Start of LISTED ENTRIES

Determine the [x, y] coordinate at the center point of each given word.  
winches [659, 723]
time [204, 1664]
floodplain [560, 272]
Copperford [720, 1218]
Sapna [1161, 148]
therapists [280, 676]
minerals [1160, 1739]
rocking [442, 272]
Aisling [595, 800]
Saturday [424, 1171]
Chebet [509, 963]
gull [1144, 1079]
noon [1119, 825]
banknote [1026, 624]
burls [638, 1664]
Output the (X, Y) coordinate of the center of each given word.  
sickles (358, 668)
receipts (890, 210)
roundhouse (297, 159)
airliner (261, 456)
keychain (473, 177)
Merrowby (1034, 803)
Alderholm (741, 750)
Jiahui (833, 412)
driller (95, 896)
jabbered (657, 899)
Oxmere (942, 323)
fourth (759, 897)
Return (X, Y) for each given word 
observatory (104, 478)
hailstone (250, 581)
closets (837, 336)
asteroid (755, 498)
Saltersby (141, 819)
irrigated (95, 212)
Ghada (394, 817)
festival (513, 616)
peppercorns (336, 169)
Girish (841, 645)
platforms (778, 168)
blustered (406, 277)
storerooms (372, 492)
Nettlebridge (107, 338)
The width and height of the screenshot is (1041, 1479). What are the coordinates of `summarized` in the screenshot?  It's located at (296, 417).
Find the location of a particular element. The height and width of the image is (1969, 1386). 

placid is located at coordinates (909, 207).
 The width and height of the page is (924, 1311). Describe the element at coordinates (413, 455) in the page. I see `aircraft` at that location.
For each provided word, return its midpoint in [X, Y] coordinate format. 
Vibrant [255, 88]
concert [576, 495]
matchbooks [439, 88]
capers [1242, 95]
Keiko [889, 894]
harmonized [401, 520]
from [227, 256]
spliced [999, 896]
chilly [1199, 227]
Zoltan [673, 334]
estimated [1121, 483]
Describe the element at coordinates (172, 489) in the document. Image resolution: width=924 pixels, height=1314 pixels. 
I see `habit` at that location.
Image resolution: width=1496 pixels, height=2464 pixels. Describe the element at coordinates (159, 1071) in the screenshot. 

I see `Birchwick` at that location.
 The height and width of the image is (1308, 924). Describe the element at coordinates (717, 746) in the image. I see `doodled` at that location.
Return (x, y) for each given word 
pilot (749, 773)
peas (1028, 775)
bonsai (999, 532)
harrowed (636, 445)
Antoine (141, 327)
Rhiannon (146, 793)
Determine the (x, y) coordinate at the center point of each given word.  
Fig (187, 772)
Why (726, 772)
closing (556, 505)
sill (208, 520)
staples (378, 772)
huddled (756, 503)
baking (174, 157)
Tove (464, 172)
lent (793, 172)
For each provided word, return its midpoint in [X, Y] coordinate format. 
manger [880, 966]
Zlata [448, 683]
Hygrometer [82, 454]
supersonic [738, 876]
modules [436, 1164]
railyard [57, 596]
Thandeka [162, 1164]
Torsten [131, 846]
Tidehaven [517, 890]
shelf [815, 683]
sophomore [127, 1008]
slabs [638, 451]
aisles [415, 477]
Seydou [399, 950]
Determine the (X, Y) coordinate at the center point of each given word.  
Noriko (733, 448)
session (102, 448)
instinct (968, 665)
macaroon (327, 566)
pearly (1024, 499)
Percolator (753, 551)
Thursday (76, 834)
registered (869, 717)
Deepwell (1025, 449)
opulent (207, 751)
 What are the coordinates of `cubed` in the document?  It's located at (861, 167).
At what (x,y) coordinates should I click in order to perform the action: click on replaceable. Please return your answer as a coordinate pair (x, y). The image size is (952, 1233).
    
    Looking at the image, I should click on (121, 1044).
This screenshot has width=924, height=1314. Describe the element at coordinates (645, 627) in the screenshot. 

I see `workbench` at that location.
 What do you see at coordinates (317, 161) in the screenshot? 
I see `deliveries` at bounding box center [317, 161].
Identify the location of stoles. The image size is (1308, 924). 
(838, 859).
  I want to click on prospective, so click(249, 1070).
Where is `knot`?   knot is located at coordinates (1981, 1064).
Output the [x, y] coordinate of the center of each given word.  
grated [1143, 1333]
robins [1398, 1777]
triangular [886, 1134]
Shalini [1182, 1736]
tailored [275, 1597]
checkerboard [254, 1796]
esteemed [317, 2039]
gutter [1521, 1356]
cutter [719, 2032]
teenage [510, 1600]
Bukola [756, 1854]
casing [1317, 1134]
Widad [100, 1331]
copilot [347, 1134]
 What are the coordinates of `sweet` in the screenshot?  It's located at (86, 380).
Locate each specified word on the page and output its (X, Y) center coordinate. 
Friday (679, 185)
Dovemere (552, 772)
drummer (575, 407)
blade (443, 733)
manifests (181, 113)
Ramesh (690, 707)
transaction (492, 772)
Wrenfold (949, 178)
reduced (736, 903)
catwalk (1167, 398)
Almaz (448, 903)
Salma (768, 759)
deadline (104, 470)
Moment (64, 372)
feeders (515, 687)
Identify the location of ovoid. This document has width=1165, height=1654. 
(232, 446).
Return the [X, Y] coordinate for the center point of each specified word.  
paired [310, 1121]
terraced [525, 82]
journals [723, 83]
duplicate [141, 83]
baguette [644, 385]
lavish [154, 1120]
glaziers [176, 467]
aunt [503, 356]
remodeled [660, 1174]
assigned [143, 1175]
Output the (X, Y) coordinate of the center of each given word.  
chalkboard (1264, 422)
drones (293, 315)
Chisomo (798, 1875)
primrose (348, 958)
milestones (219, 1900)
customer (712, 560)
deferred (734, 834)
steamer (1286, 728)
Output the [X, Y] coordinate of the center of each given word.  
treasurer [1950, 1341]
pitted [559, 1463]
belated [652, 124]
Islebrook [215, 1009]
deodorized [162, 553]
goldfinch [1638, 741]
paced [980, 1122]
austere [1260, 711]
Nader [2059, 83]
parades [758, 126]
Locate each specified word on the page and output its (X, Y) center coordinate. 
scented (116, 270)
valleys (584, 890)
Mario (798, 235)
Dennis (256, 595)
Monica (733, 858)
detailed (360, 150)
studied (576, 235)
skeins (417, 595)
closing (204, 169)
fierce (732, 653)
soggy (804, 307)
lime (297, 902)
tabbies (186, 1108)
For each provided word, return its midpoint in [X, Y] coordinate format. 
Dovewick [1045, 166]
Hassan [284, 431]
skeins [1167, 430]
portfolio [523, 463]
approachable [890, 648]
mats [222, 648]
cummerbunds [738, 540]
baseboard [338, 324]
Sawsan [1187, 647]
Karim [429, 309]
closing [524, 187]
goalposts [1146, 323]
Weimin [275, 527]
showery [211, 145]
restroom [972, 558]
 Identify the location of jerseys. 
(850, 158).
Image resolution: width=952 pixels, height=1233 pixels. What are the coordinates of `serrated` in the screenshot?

End of LISTED ENTRIES

REQUEST
Can you switch "given word" to "listed word" everywhere in the material above and give it back with nothing else changed?

ANSWER FOR THIS EXERCISE
Determine the [x, y] coordinate at the center point of each listed word.  
winches [659, 723]
time [204, 1664]
floodplain [560, 272]
Copperford [720, 1218]
Sapna [1161, 148]
therapists [280, 676]
minerals [1160, 1739]
rocking [442, 272]
Aisling [595, 800]
Saturday [424, 1171]
Chebet [509, 963]
gull [1144, 1079]
noon [1119, 825]
banknote [1026, 624]
burls [638, 1664]
Output the (X, Y) coordinate of the center of each listed word.  
sickles (358, 668)
receipts (890, 210)
roundhouse (297, 159)
airliner (261, 456)
keychain (473, 177)
Merrowby (1034, 803)
Alderholm (741, 750)
Jiahui (833, 412)
driller (95, 896)
jabbered (657, 899)
Oxmere (942, 323)
fourth (759, 897)
Return (X, Y) for each listed word 
observatory (104, 478)
hailstone (250, 581)
closets (837, 336)
asteroid (755, 498)
Saltersby (141, 819)
irrigated (95, 212)
Ghada (394, 817)
festival (513, 616)
peppercorns (336, 169)
Girish (841, 645)
platforms (778, 168)
blustered (406, 277)
storerooms (372, 492)
Nettlebridge (107, 338)
The width and height of the screenshot is (1041, 1479). What are the coordinates of `summarized` in the screenshot?  It's located at (296, 417).
Find the location of a particular element. The height and width of the image is (1969, 1386). 

placid is located at coordinates (909, 207).
 The width and height of the page is (924, 1311). Describe the element at coordinates (413, 455) in the page. I see `aircraft` at that location.
For each provided word, return its midpoint in [X, Y] coordinate format. 
Vibrant [255, 88]
concert [576, 495]
matchbooks [439, 88]
capers [1242, 95]
Keiko [889, 894]
harmonized [401, 520]
from [227, 256]
spliced [999, 896]
chilly [1199, 227]
Zoltan [673, 334]
estimated [1121, 483]
Describe the element at coordinates (172, 489) in the document. Image resolution: width=924 pixels, height=1314 pixels. 
I see `habit` at that location.
Image resolution: width=1496 pixels, height=2464 pixels. Describe the element at coordinates (159, 1071) in the screenshot. 

I see `Birchwick` at that location.
 The height and width of the image is (1308, 924). Describe the element at coordinates (717, 746) in the image. I see `doodled` at that location.
Return (x, y) for each listed word 
pilot (749, 773)
peas (1028, 775)
bonsai (999, 532)
harrowed (636, 445)
Antoine (141, 327)
Rhiannon (146, 793)
Determine the (x, y) coordinate at the center point of each listed word.  
Fig (187, 772)
Why (726, 772)
closing (556, 505)
sill (208, 520)
staples (378, 772)
huddled (756, 503)
baking (174, 157)
Tove (464, 172)
lent (793, 172)
For each provided word, return its midpoint in [X, Y] coordinate format. 
manger [880, 966]
Zlata [448, 683]
Hygrometer [82, 454]
supersonic [738, 876]
modules [436, 1164]
railyard [57, 596]
Thandeka [162, 1164]
Torsten [131, 846]
Tidehaven [517, 890]
shelf [815, 683]
sophomore [127, 1008]
slabs [638, 451]
aisles [415, 477]
Seydou [399, 950]
Determine the (X, Y) coordinate at the center point of each listed word.  
Noriko (733, 448)
session (102, 448)
instinct (968, 665)
macaroon (327, 566)
pearly (1024, 499)
Percolator (753, 551)
Thursday (76, 834)
registered (869, 717)
Deepwell (1025, 449)
opulent (207, 751)
 What are the coordinates of `cubed` in the document?  It's located at (861, 167).
At what (x,y) coordinates should I click in order to perform the action: click on replaceable. Please return your answer as a coordinate pair (x, y). The image size is (952, 1233).
    
    Looking at the image, I should click on (121, 1044).
This screenshot has width=924, height=1314. Describe the element at coordinates (645, 627) in the screenshot. 

I see `workbench` at that location.
 What do you see at coordinates (317, 161) in the screenshot? 
I see `deliveries` at bounding box center [317, 161].
Identify the location of stoles. The image size is (1308, 924). 
(838, 859).
  I want to click on prospective, so click(249, 1070).
Where is `knot`?   knot is located at coordinates (1981, 1064).
Output the [x, y] coordinate of the center of each listed word.  
grated [1143, 1333]
robins [1398, 1777]
triangular [886, 1134]
Shalini [1182, 1736]
tailored [275, 1597]
checkerboard [254, 1796]
esteemed [317, 2039]
gutter [1521, 1356]
cutter [719, 2032]
teenage [510, 1600]
Bukola [756, 1854]
casing [1317, 1134]
Widad [100, 1331]
copilot [347, 1134]
 What are the coordinates of `sweet` in the screenshot?  It's located at (86, 380).
Locate each specified word on the page and output its (X, Y) center coordinate. 
Friday (679, 185)
Dovemere (552, 772)
drummer (575, 407)
blade (443, 733)
manifests (181, 113)
Ramesh (690, 707)
transaction (492, 772)
Wrenfold (949, 178)
reduced (736, 903)
catwalk (1167, 398)
Almaz (448, 903)
Salma (768, 759)
deadline (104, 470)
Moment (64, 372)
feeders (515, 687)
Identify the location of ovoid. This document has width=1165, height=1654. 
(232, 446).
Return the [X, Y] coordinate for the center point of each specified word.  
paired [310, 1121]
terraced [525, 82]
journals [723, 83]
duplicate [141, 83]
baguette [644, 385]
lavish [154, 1120]
glaziers [176, 467]
aunt [503, 356]
remodeled [660, 1174]
assigned [143, 1175]
Output the (X, Y) coordinate of the center of each listed word.  
chalkboard (1264, 422)
drones (293, 315)
Chisomo (798, 1875)
primrose (348, 958)
milestones (219, 1900)
customer (712, 560)
deferred (734, 834)
steamer (1286, 728)
Output the [X, Y] coordinate of the center of each listed word.  
treasurer [1950, 1341]
pitted [559, 1463]
belated [652, 124]
Islebrook [215, 1009]
deodorized [162, 553]
goldfinch [1638, 741]
paced [980, 1122]
austere [1260, 711]
Nader [2059, 83]
parades [758, 126]
Locate each specified word on the page and output its (X, Y) center coordinate. 
scented (116, 270)
valleys (584, 890)
Mario (798, 235)
Dennis (256, 595)
Monica (733, 858)
detailed (360, 150)
studied (576, 235)
skeins (417, 595)
closing (204, 169)
fierce (732, 653)
soggy (804, 307)
lime (297, 902)
tabbies (186, 1108)
For each provided word, return its midpoint in [X, Y] coordinate format. 
Dovewick [1045, 166]
Hassan [284, 431]
skeins [1167, 430]
portfolio [523, 463]
approachable [890, 648]
mats [222, 648]
cummerbunds [738, 540]
baseboard [338, 324]
Sawsan [1187, 647]
Karim [429, 309]
closing [524, 187]
goalposts [1146, 323]
Weimin [275, 527]
showery [211, 145]
restroom [972, 558]
 Identify the location of jerseys. 
(850, 158).
Image resolution: width=952 pixels, height=1233 pixels. What are the coordinates of `serrated` in the screenshot?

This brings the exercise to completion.